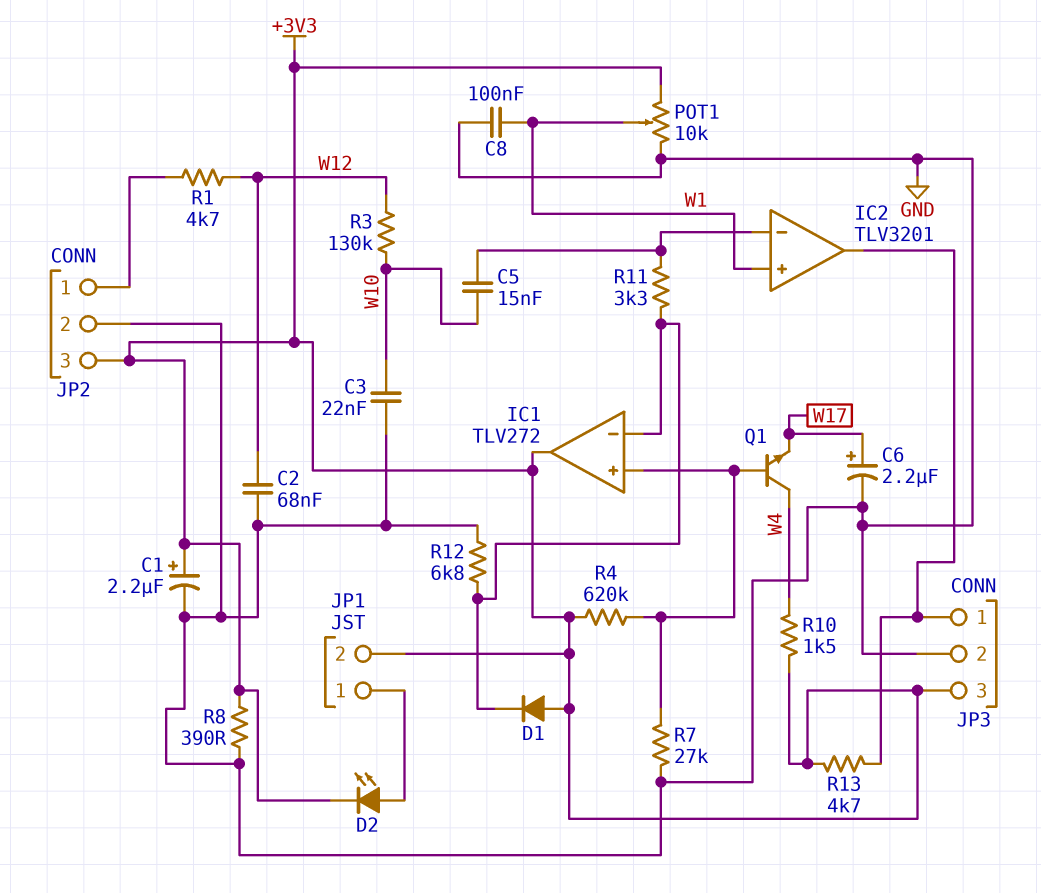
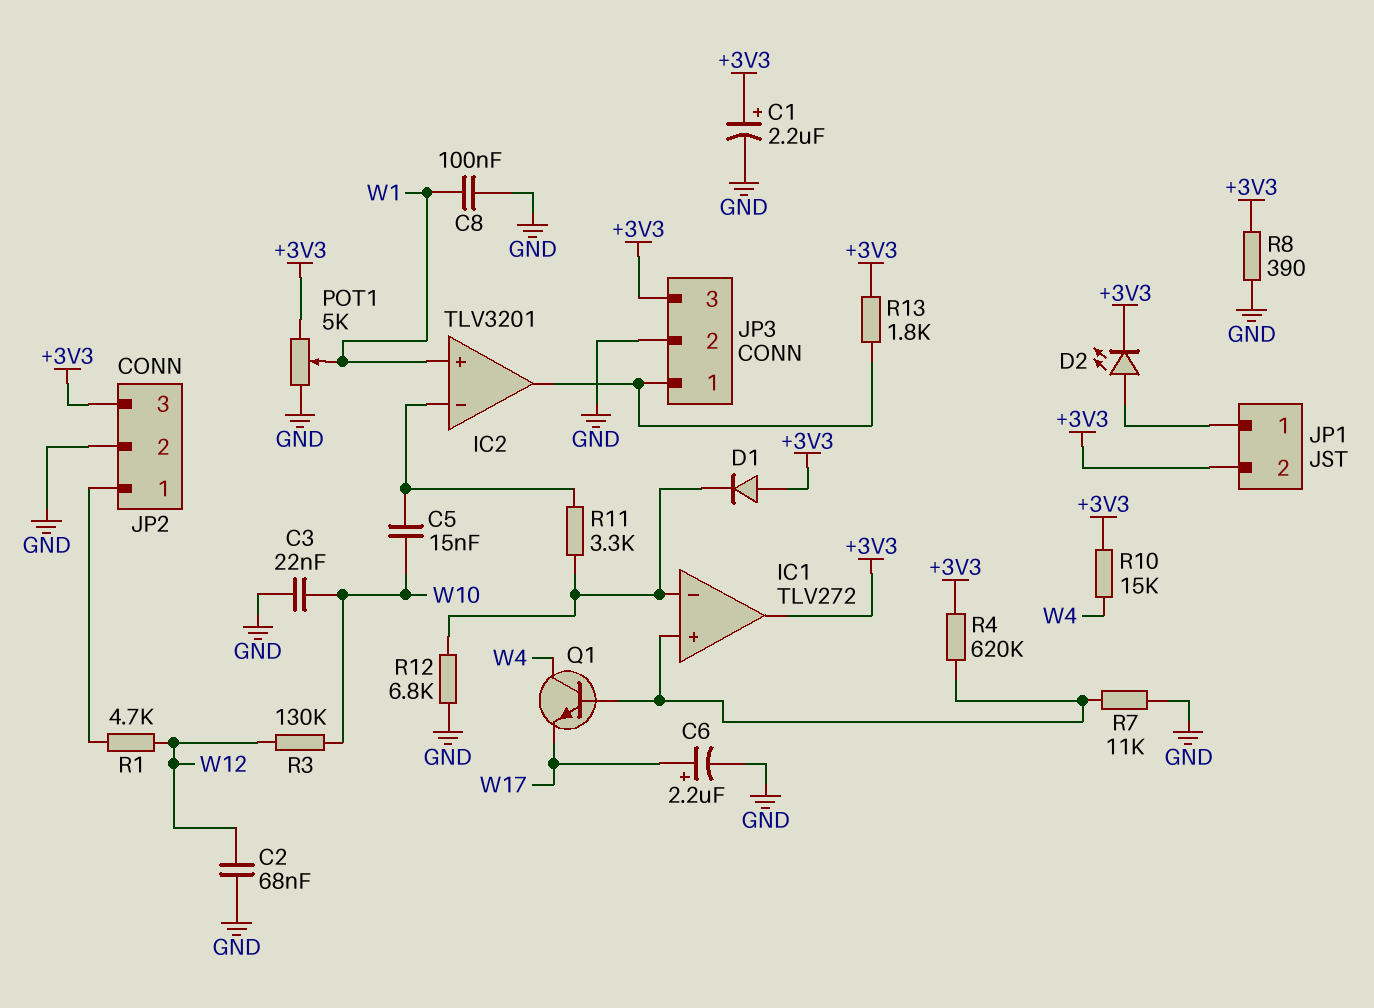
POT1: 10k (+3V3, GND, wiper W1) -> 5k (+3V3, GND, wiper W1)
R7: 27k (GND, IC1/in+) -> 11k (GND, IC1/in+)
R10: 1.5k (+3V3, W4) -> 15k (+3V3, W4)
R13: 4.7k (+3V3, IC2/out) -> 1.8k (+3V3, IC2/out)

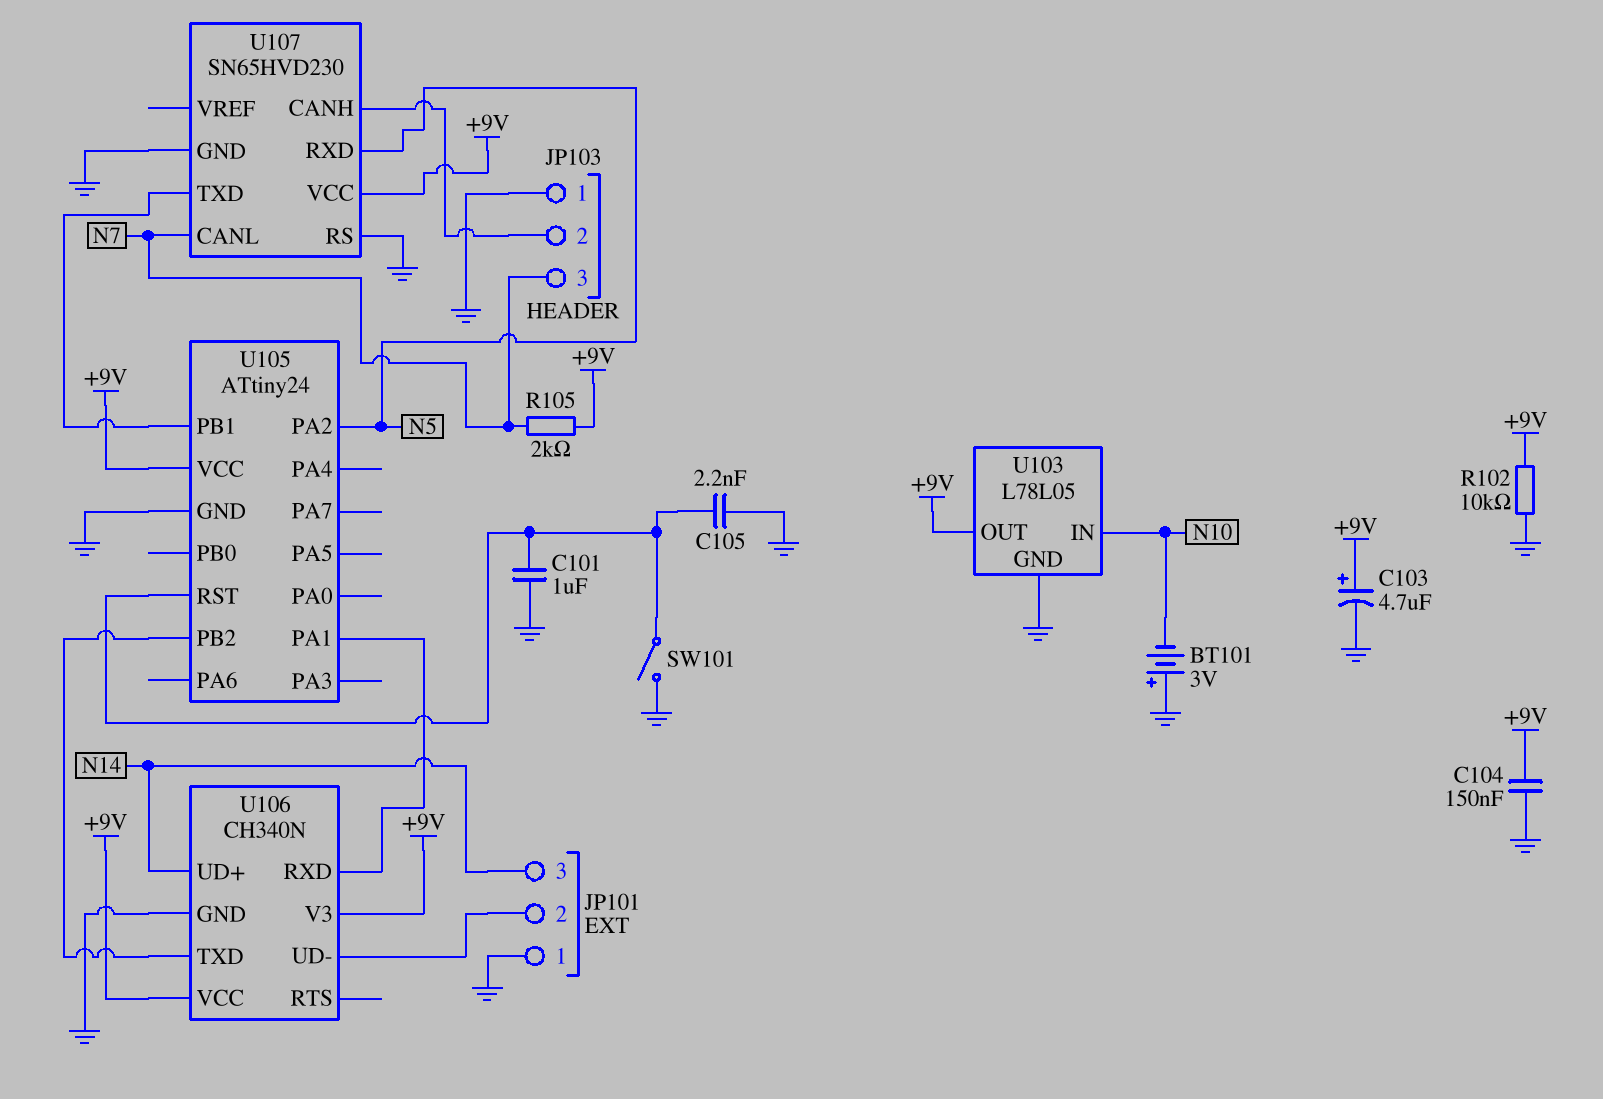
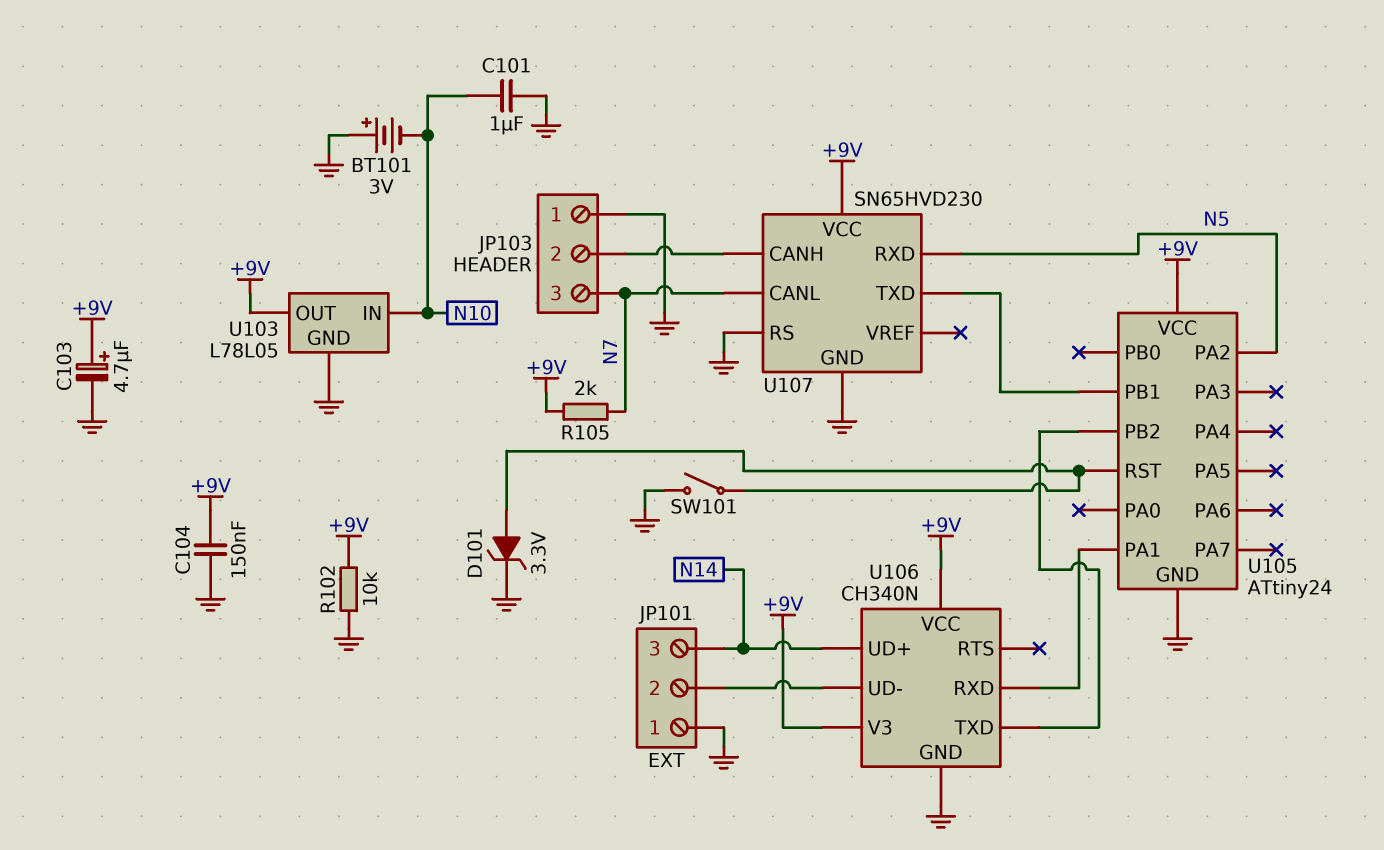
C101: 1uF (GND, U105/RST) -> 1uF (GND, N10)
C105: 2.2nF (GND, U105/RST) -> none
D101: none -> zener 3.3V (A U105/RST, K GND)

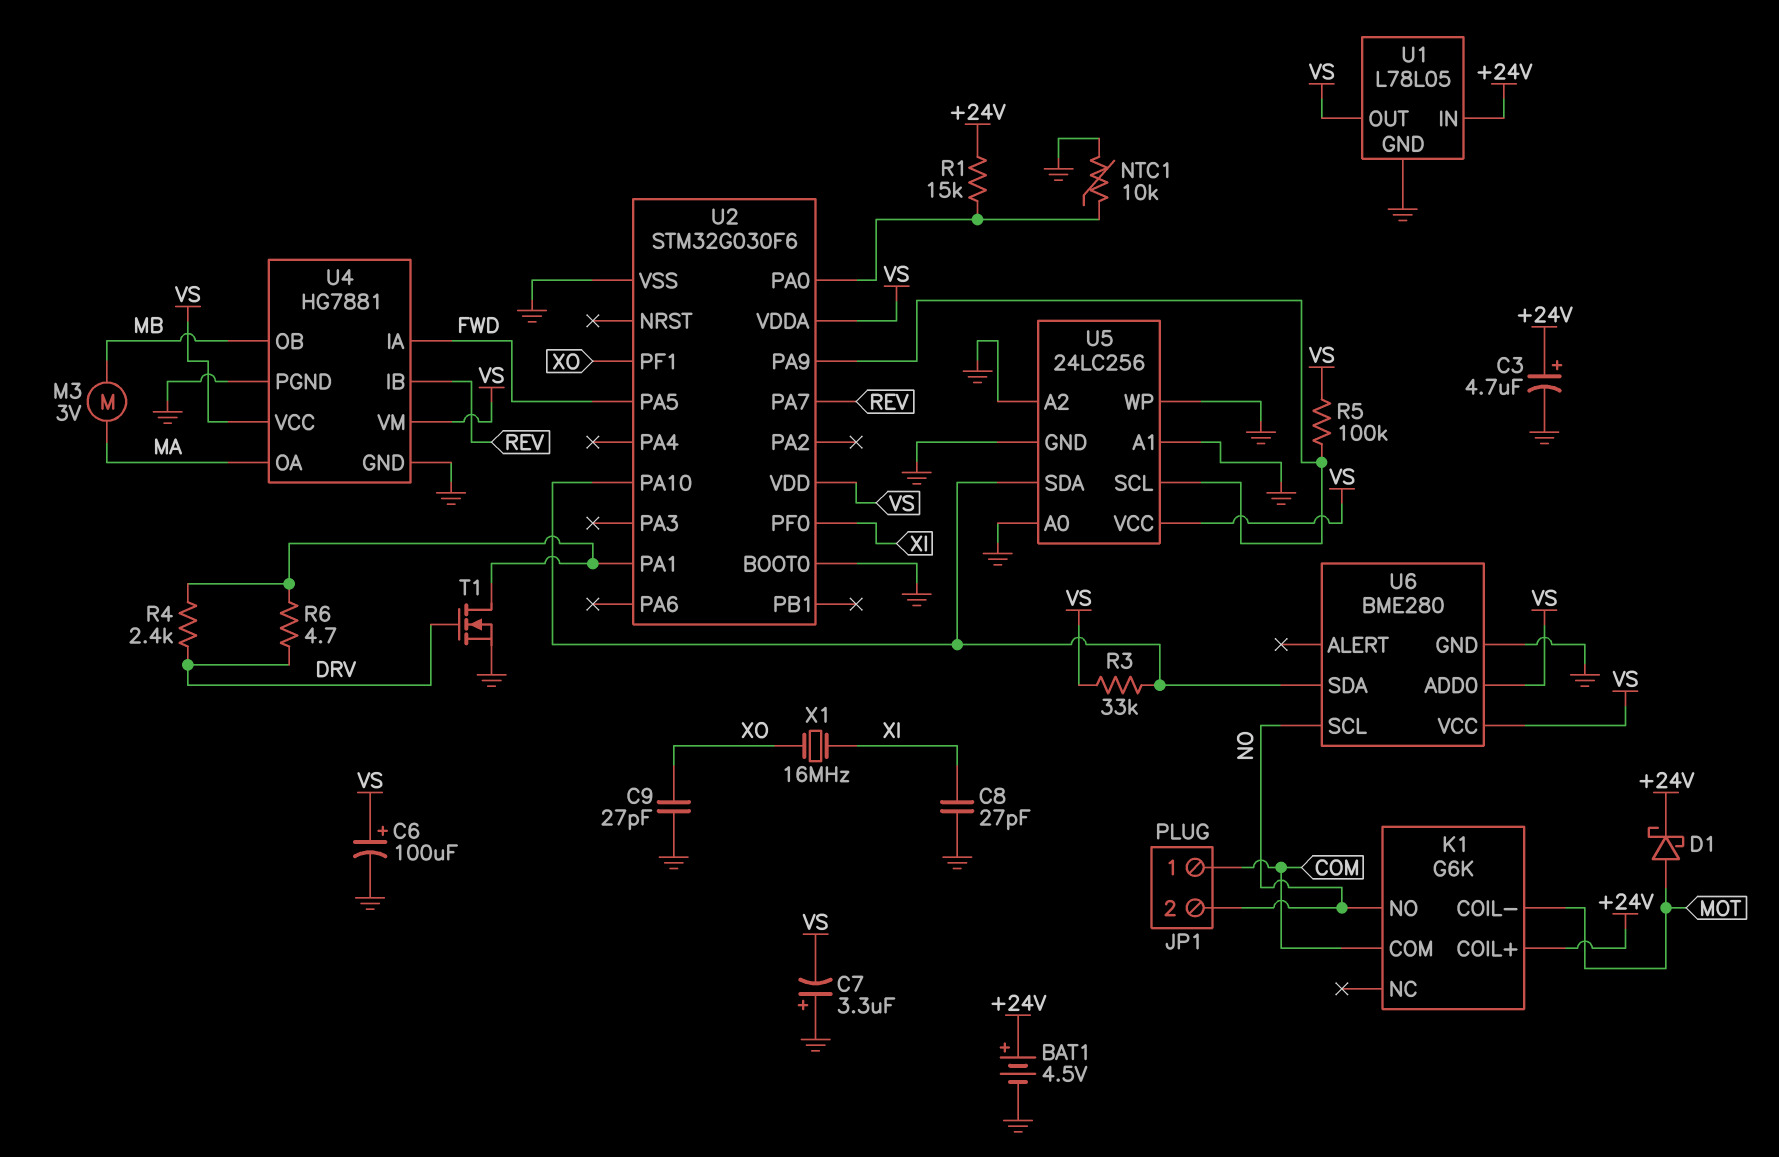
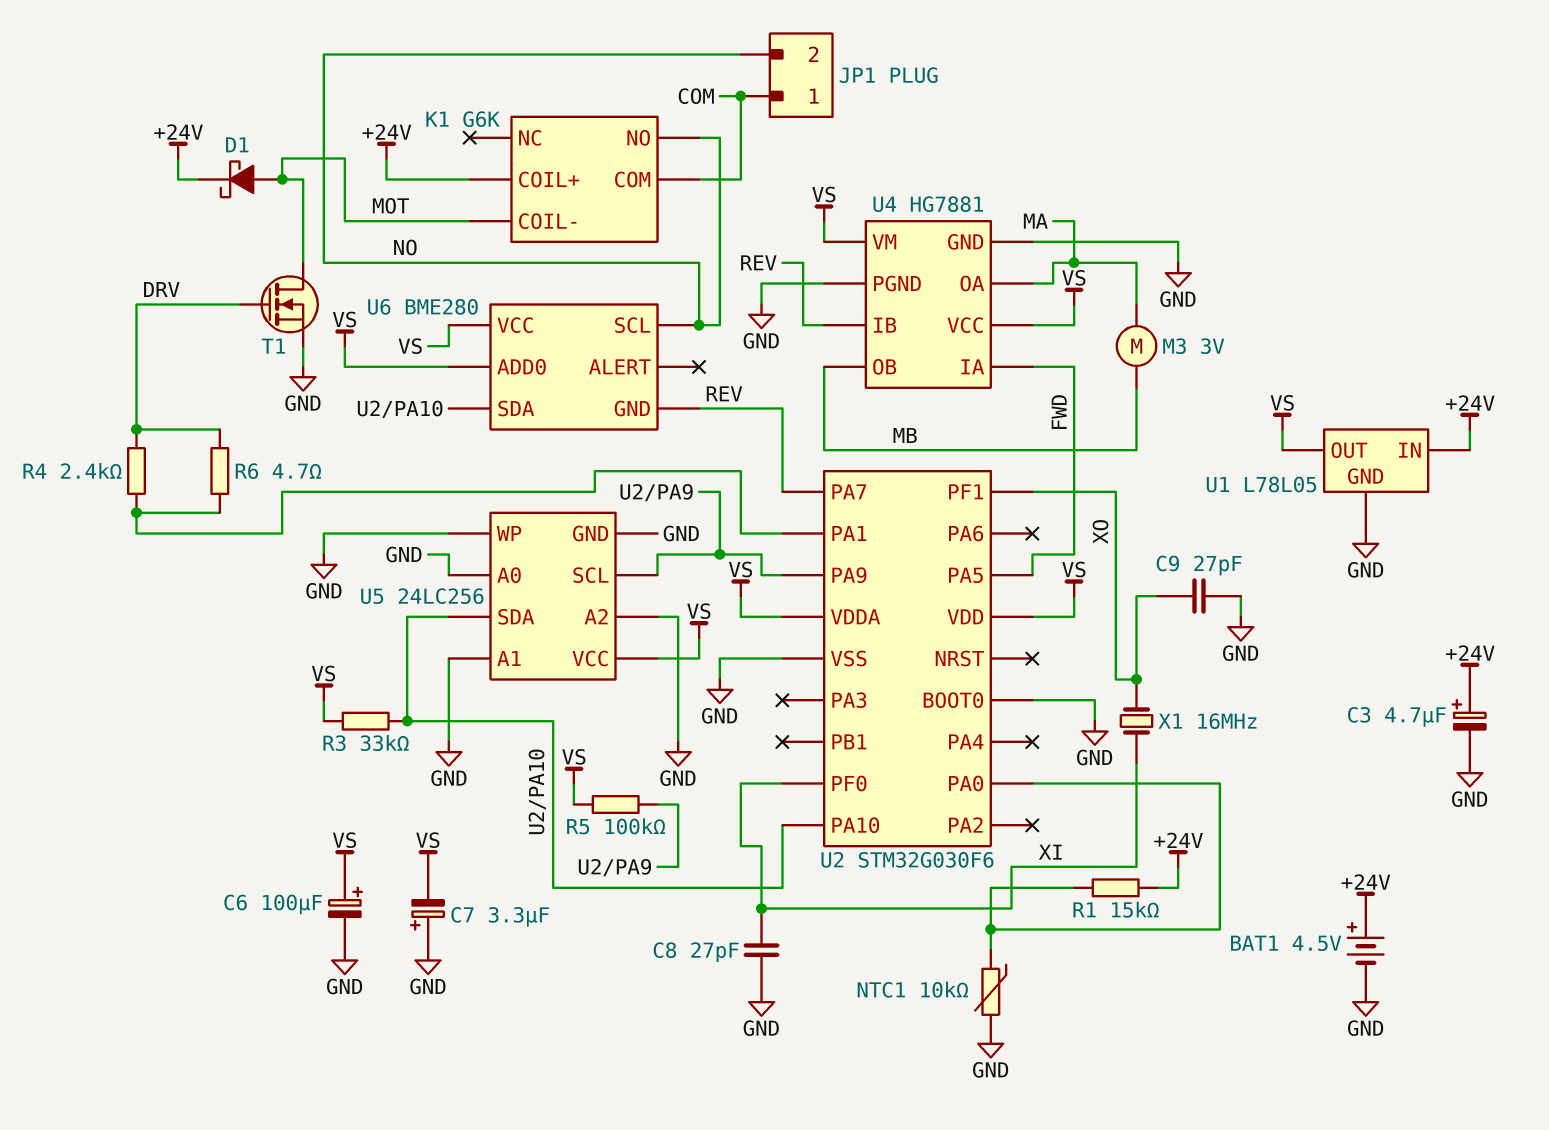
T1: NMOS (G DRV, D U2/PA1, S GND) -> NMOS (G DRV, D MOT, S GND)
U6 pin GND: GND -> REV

··········

▶ **WHAT TO DO**: Please filter the listing down to lines that include the word "none".

▶ **WRITTEN RESPONSE**:
C105: 2.2nF (GND, U105/RST) -> none
D101: none -> zener 3.3V (A U105/RST, K GND)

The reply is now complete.